● Instructions for the task:
Write out again, exactly, the lines below starting at the one with "[(610,75),(594,75),(594,48),(590,48),(590,29),(610,29),(610,75)]" and ending at the one with "[(333,66),(365,109),(339,129),(307,86),(333,66)]".

(Dataset entries)
#####
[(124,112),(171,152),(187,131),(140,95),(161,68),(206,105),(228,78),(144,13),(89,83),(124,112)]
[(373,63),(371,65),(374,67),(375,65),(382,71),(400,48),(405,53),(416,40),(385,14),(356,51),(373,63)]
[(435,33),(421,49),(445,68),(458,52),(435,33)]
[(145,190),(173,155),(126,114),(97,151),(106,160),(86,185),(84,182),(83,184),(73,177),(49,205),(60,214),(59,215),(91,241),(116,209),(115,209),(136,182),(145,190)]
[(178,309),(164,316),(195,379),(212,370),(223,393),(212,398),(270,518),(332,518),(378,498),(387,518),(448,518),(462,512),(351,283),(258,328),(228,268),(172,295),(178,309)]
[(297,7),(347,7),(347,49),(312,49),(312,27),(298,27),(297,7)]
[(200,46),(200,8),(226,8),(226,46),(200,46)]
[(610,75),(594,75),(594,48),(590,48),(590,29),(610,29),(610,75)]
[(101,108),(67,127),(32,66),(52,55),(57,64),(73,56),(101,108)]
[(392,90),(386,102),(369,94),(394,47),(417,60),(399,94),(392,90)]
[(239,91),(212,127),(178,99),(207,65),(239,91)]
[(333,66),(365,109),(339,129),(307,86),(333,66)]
#####
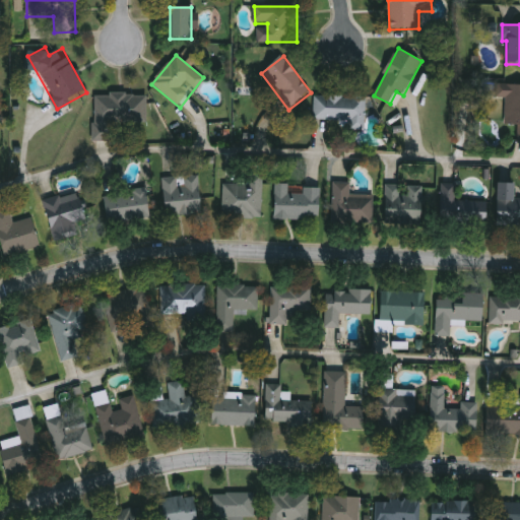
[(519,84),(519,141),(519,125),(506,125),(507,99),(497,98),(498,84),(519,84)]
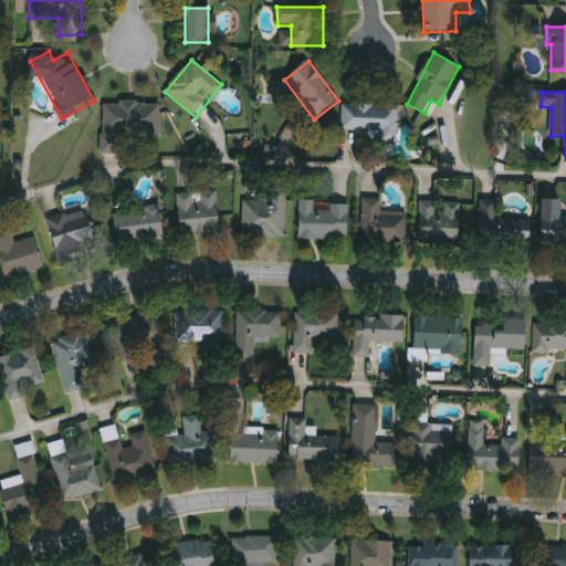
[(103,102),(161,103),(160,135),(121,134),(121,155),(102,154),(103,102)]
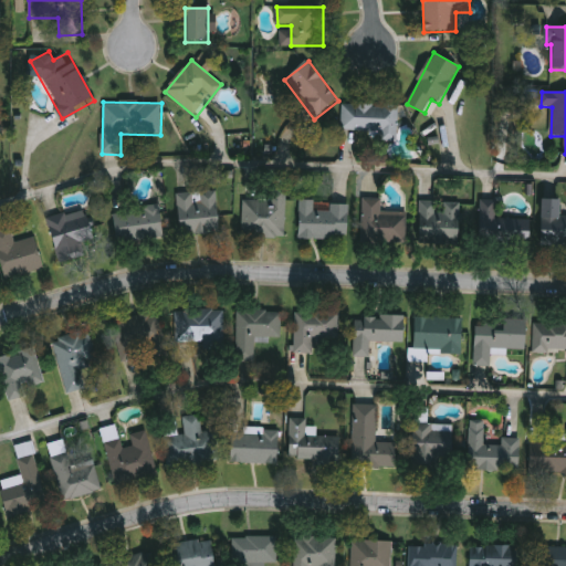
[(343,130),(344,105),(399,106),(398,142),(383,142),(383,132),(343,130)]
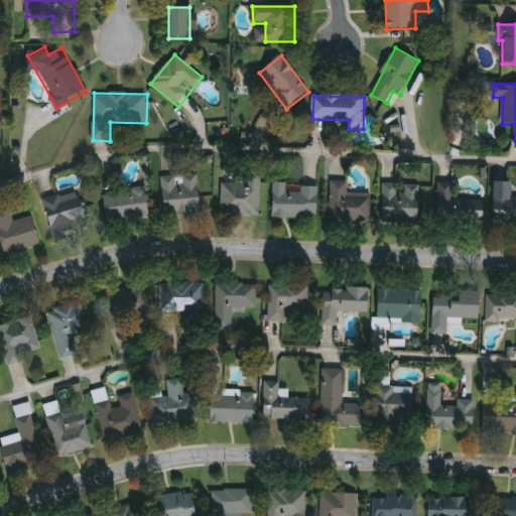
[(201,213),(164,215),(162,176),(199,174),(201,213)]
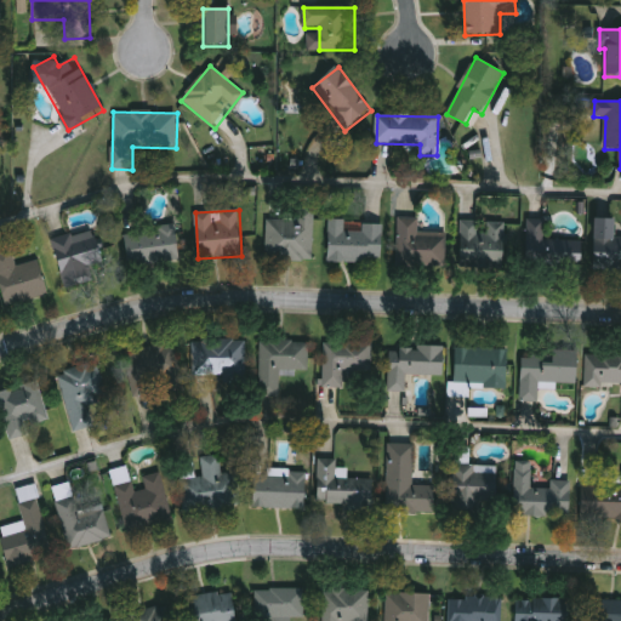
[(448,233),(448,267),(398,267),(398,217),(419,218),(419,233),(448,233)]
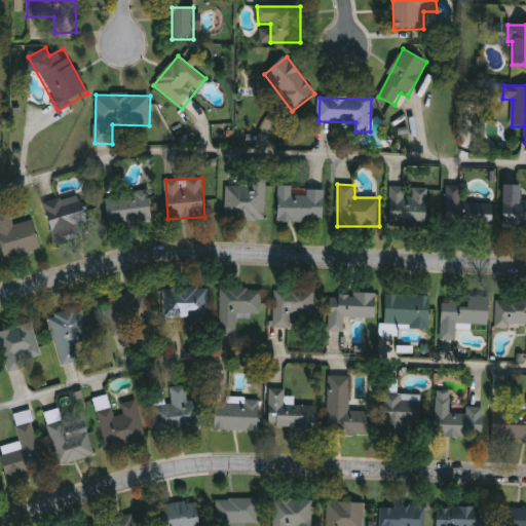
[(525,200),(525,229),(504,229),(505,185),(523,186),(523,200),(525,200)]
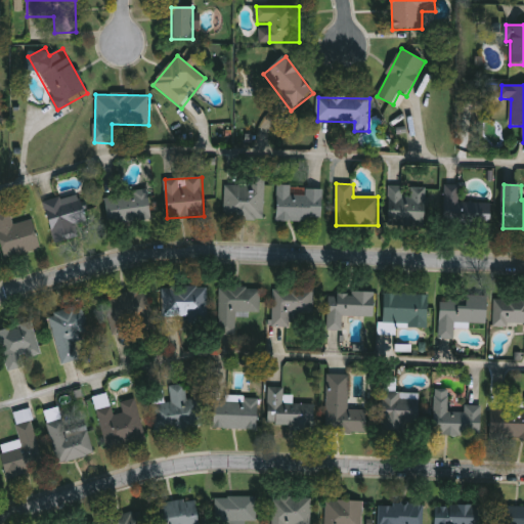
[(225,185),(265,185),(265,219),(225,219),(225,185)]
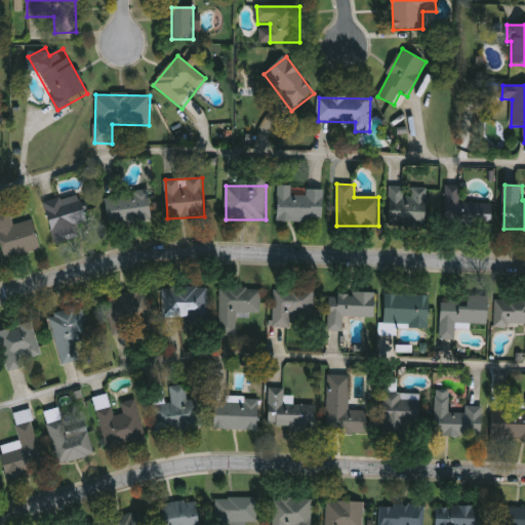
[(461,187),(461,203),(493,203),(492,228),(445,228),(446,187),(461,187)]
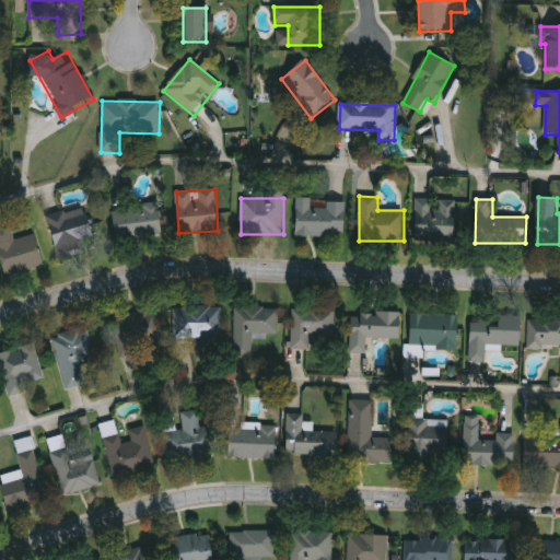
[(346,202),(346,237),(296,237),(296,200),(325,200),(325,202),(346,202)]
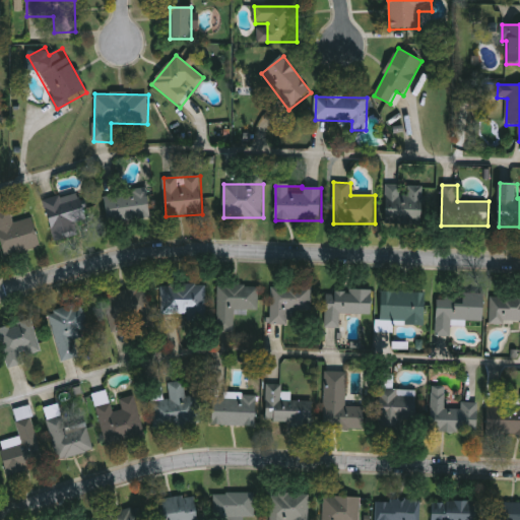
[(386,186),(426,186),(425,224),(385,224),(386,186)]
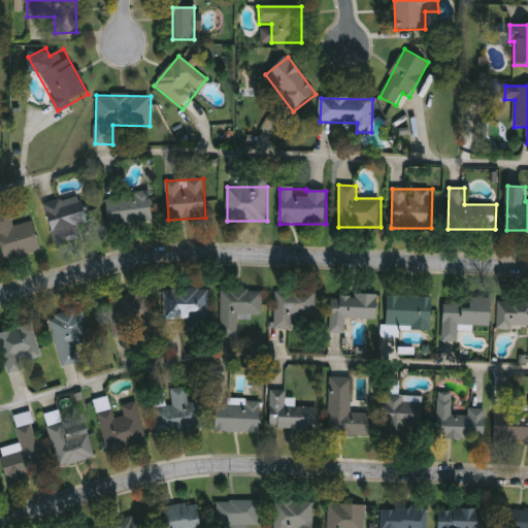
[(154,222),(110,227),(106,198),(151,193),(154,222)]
#####
● Response box:
[(610,75),(594,75),(594,48),(590,48),(590,29),(610,29),(610,75)]
[(101,108),(67,127),(32,66),(52,55),(57,64),(73,56),(101,108)]
[(392,90),(386,102),(369,94),(394,47),(417,60),(399,94),(392,90)]
[(239,91),(212,127),(178,99),(207,65),(239,91)]
[(333,66),(365,109),(339,129),(307,86),(333,66)]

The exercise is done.